» Collected data
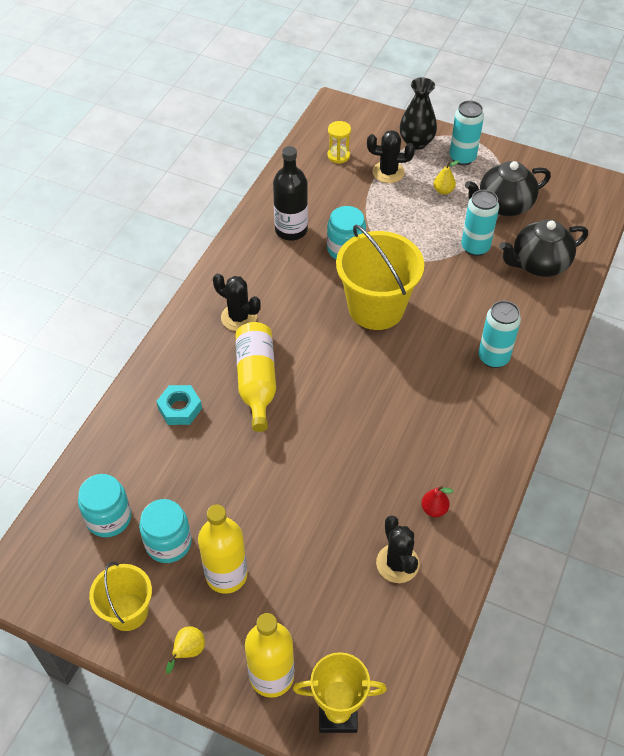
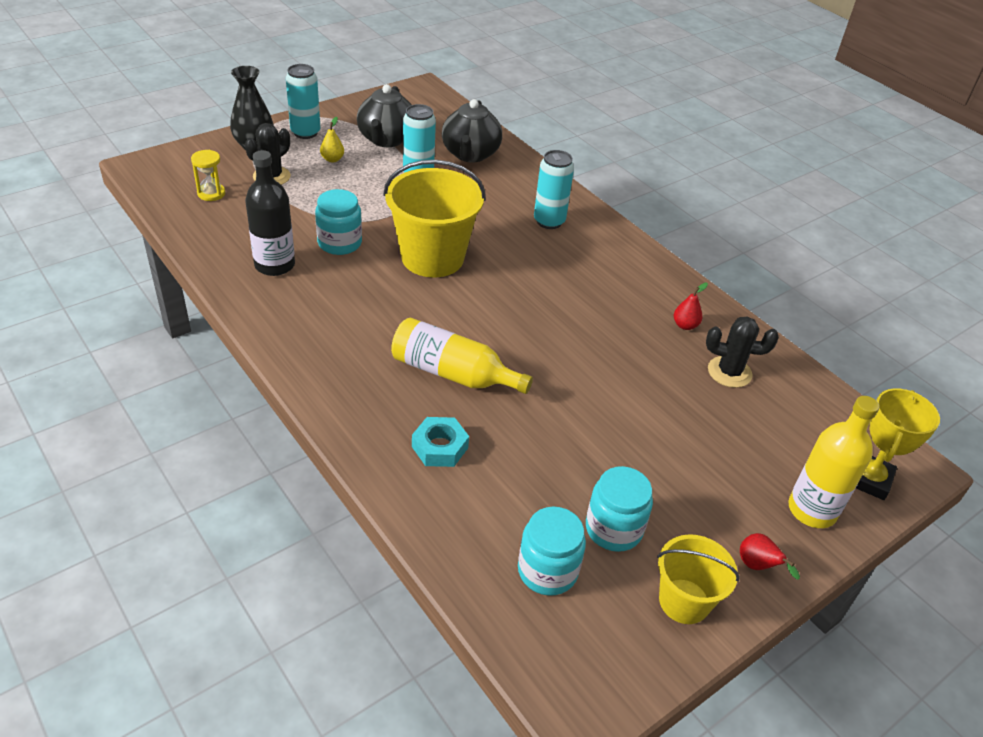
camera: 65 degrees left, 10 degrees down
(188, 652) = (758, 566): yellow pear -> red pear
(226, 575) = (680, 497): yellow bottle -> none
(239, 317) = (355, 350): black cactus -> none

» Task prompt
Identify the lines of the data that contain the word "none". Copy each of them.

» Output
(226, 575) = (680, 497): yellow bottle -> none
(239, 317) = (355, 350): black cactus -> none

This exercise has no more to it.